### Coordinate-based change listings
* * *
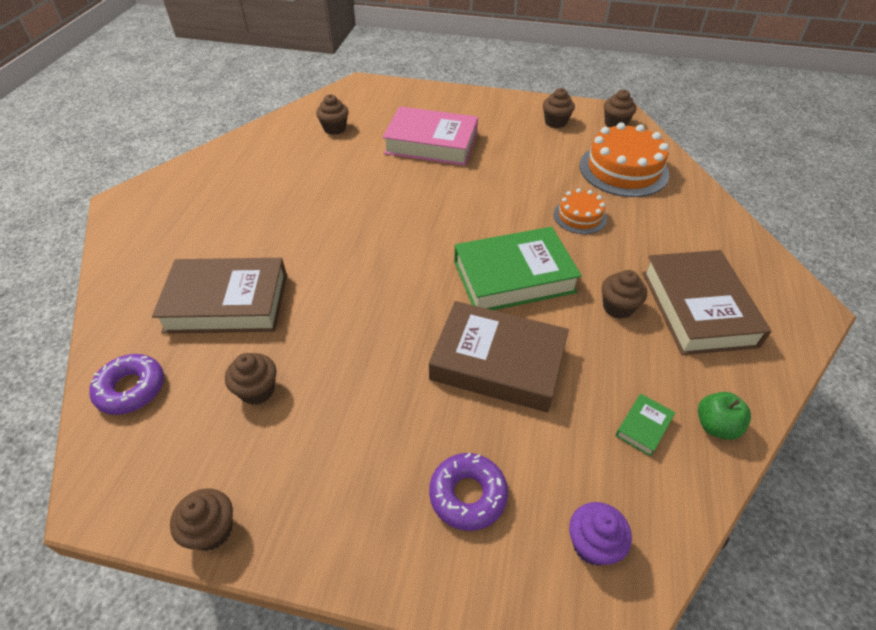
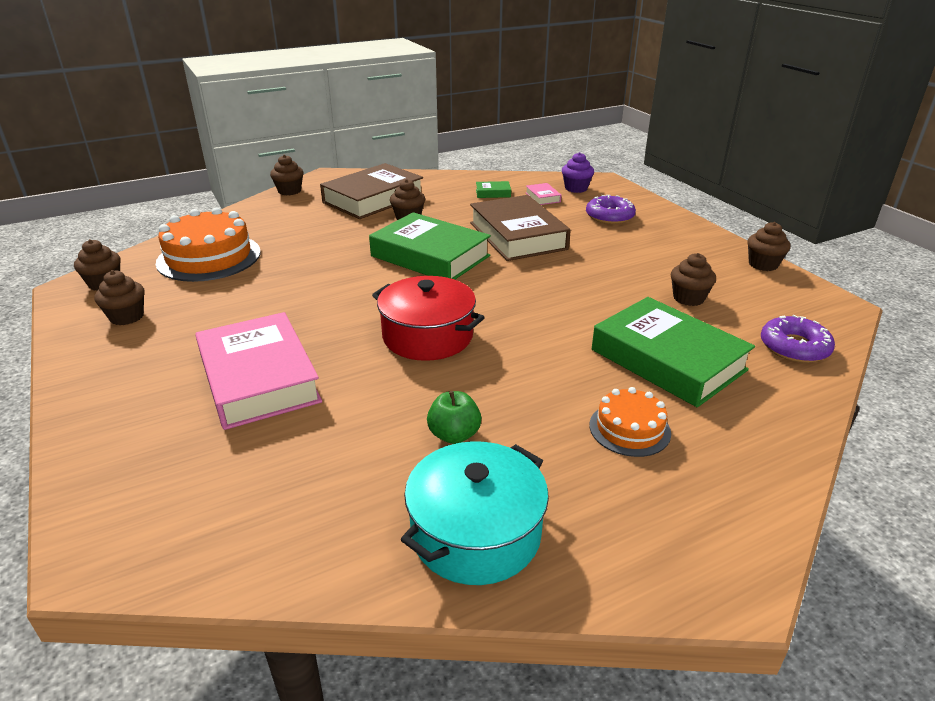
camera: 130 degrees left, 15 degrees down
brown book [152,258,287,334] -> green book [592,297,755,407]
brown cupcake [316,94,349,135] -> brown cupcake moved to [270,155,304,195]
orange cake [554,188,607,234] -> orange cake moved to [589,387,671,457]
green apple [698,392,751,440] -> green apple moved to [427,391,481,444]
none -> red pot [372,276,485,361]
none -> turquoise pot [401,441,549,585]
none -> pink book [526,183,561,205]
* * *
### EXERCISE DETAILS
Could you give again exactly the lines from the line containing "brown cupcake [316,94,349,135]" through the final line of the data above, and no others?

### ANSWER TO THIS TASK
brown cupcake [316,94,349,135] -> brown cupcake moved to [270,155,304,195]
orange cake [554,188,607,234] -> orange cake moved to [589,387,671,457]
green apple [698,392,751,440] -> green apple moved to [427,391,481,444]
none -> red pot [372,276,485,361]
none -> turquoise pot [401,441,549,585]
none -> pink book [526,183,561,205]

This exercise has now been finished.